Records of scene-based questions:
· · · · ·

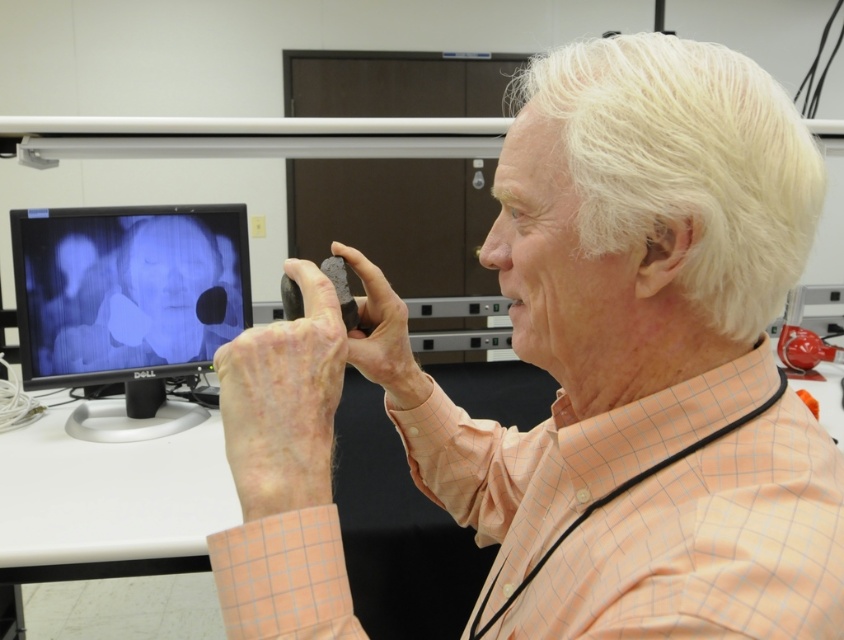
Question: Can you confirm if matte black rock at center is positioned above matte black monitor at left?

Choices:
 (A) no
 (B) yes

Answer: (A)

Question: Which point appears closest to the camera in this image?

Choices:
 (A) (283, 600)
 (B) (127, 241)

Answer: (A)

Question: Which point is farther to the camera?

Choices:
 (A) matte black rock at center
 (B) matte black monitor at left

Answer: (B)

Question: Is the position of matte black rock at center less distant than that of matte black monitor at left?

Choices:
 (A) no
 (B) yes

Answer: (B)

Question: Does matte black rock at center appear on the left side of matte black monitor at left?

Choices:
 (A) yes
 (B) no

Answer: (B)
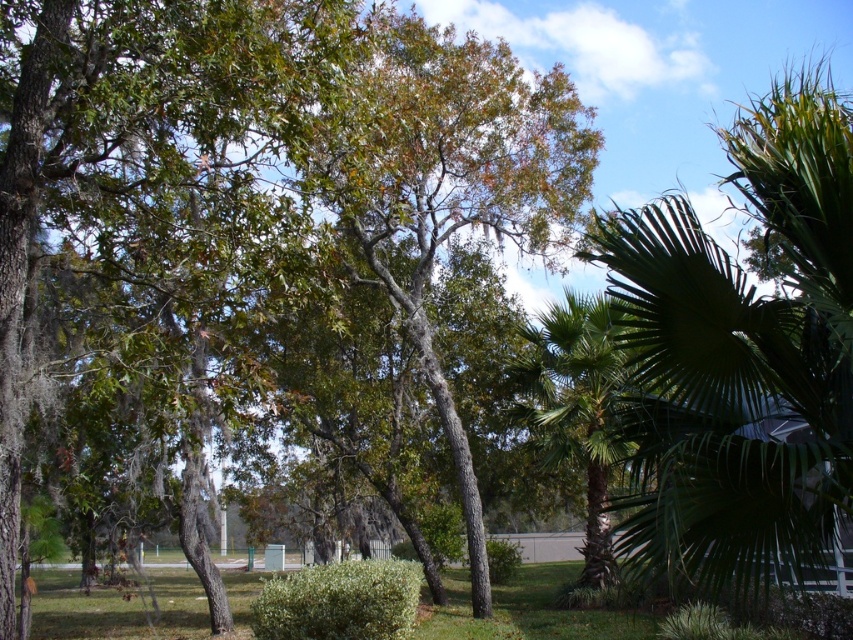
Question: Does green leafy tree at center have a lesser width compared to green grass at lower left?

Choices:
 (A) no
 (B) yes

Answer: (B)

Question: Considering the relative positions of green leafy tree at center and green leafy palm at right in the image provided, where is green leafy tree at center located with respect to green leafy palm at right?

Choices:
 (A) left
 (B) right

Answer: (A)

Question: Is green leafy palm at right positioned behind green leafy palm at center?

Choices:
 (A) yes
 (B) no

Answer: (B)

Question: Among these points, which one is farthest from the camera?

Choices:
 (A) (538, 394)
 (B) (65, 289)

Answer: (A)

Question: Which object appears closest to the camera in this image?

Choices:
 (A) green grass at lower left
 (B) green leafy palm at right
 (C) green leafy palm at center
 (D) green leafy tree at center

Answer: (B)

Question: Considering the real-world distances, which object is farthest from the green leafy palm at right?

· · · · ·

GIVEN PROBLEM :: Pull out each line of the data above that contains the word "grass", and copy each one in full.

EXERCISE SOLUTION ::
Question: Does green leafy tree at center have a lesser width compared to green grass at lower left?
 (A) green grass at lower left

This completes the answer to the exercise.